▸ TASK
The records that follow need to be output exactly as they are.

[Records from a collection]
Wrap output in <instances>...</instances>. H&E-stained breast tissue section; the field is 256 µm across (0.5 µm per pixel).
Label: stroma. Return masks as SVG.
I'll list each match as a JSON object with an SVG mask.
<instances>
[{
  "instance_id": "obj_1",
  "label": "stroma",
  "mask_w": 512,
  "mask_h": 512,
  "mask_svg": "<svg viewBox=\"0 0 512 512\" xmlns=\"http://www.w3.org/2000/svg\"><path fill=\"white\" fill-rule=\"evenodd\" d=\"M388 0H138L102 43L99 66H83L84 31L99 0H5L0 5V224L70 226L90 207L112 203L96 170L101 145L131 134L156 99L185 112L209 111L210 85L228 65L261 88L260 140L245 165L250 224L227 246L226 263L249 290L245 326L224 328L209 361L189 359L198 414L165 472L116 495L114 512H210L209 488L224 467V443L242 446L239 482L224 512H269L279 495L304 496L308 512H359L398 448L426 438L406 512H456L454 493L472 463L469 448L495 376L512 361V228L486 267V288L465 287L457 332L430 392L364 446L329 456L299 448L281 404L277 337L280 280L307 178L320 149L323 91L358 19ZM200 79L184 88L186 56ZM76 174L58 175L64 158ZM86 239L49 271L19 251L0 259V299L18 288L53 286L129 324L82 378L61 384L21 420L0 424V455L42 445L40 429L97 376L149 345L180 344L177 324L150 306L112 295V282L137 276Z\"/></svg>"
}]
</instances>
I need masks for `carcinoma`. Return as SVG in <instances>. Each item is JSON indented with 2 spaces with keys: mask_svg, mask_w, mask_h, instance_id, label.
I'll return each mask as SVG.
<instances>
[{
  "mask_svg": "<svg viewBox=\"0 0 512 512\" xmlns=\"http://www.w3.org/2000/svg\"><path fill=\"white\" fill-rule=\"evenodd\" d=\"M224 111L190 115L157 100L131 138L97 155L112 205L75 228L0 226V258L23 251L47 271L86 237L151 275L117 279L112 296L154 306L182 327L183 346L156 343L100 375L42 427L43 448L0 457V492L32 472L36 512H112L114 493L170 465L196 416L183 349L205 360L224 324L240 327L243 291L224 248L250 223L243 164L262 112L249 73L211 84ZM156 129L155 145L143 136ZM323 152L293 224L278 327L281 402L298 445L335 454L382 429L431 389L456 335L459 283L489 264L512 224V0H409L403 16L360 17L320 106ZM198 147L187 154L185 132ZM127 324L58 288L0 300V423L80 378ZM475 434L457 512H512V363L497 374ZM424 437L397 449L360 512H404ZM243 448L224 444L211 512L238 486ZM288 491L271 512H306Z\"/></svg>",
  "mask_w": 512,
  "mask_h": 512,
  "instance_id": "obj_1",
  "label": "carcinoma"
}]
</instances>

▸ TASK SOLUTION
Wrap output in <instances>...</instances>. H&E-stained breast tissue section; the field is 256 µm across (0.5 µm per pixel).
Label: stroma. Return masks as SVG.
I'll list each match as a JSON object with an SVG mask.
<instances>
[{
  "instance_id": "obj_1",
  "label": "stroma",
  "mask_w": 512,
  "mask_h": 512,
  "mask_svg": "<svg viewBox=\"0 0 512 512\" xmlns=\"http://www.w3.org/2000/svg\"><path fill=\"white\" fill-rule=\"evenodd\" d=\"M388 0H138L102 43L99 66H83L84 31L99 0H5L0 5V224L70 226L90 207L112 203L96 170L101 145L131 134L156 99L185 112L209 111L210 85L228 65L261 88L260 140L245 165L250 224L227 246L226 263L249 290L245 326L224 328L209 361L189 359L198 414L165 472L116 495L114 512H210L209 488L224 467V443L242 446L239 482L224 512H269L279 495L304 496L308 512H359L398 448L426 438L406 512H456L454 493L472 463L469 448L495 376L512 361V228L486 267V288L465 287L457 332L430 392L364 446L329 456L299 448L281 404L277 337L280 280L307 178L320 149L323 91L358 19ZM200 79L184 88L186 56ZM76 174L58 175L64 158ZM86 239L49 271L19 251L0 259V299L18 288L53 286L129 324L82 378L61 384L21 420L0 424V455L42 445L40 429L97 376L149 345L180 344L177 324L150 306L112 295V282L137 276Z\"/></svg>"
}]
</instances>
I need masks for `carcinoma`. Return as SVG in <instances>. Each item is JSON indented with 2 spaces with keys: mask_svg, mask_w, mask_h, instance_id, label.
I'll return each mask as SVG.
<instances>
[{
  "mask_svg": "<svg viewBox=\"0 0 512 512\" xmlns=\"http://www.w3.org/2000/svg\"><path fill=\"white\" fill-rule=\"evenodd\" d=\"M224 111L190 115L157 100L131 138L97 155L112 205L75 228L0 226V258L23 251L47 271L86 237L151 275L117 279L112 296L154 306L182 327L183 346L156 343L100 375L42 427L43 448L0 457V492L32 472L36 512H112L114 493L170 465L196 416L183 349L205 360L224 324L240 327L243 291L224 248L250 223L243 164L262 112L249 73L211 84ZM156 129L155 145L143 136ZM323 152L293 224L278 327L281 402L298 445L335 454L382 429L431 389L456 335L459 283L489 264L512 224V0H409L403 16L360 17L320 106ZM198 147L187 154L185 132ZM127 324L58 288L0 300V423L80 378ZM475 434L457 512H512V363L497 374ZM424 437L397 449L360 512H404ZM243 448L224 444L211 512L238 486ZM288 491L271 512H306Z\"/></svg>",
  "mask_w": 512,
  "mask_h": 512,
  "instance_id": "obj_1",
  "label": "carcinoma"
}]
</instances>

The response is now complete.